Task requirements. In the records below, find the line with "tan plate D8:G8"; retype that line and all the following lines through the end, exactly, and add nothing.

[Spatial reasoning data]
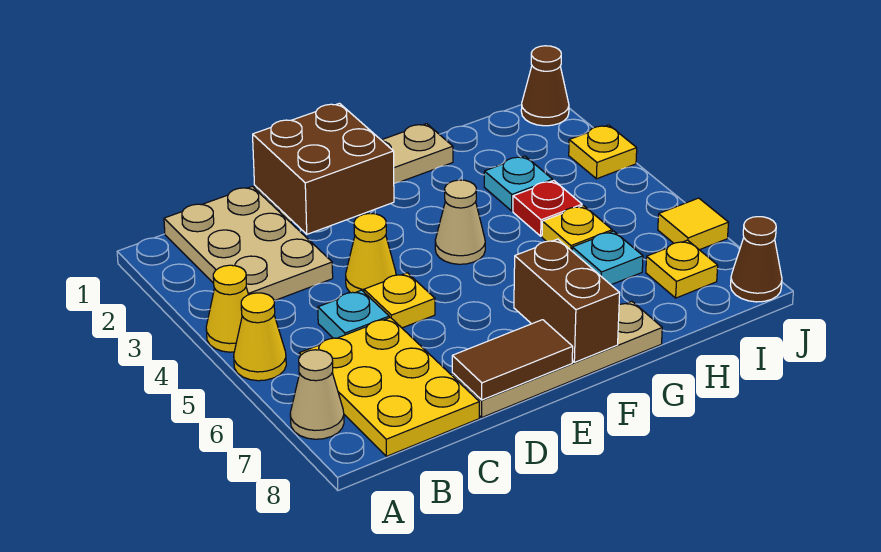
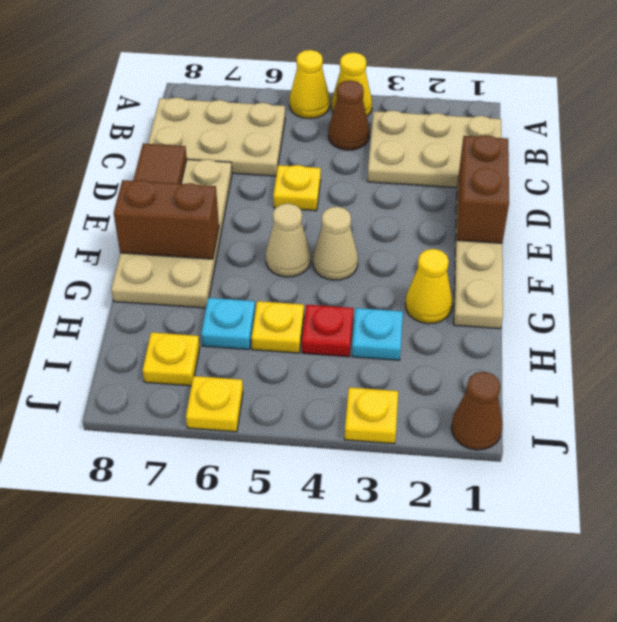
tan cone A7 level 1 -> tan cone F5 level 1
yellow plate B6:C8 level 1 -> tan plate B6:C8 level 1
cyan plate C5 level 1 -> none
brown brick D1:E2 level 2 -> brown brick D1:E1 level 2
yellow cone D4 level 1 -> yellow cone G2 level 1
tan plate D8:G8 level 1 -> tan plate D7:G8 level 1
yellow tile J6 level 1 -> yellow plate J6 level 1
brown cone J8 level 1 -> brown cone B4 level 1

Answer section.
tan plate D8:G8 level 1 -> tan plate D7:G8 level 1
yellow tile J6 level 1 -> yellow plate J6 level 1
brown cone J8 level 1 -> brown cone B4 level 1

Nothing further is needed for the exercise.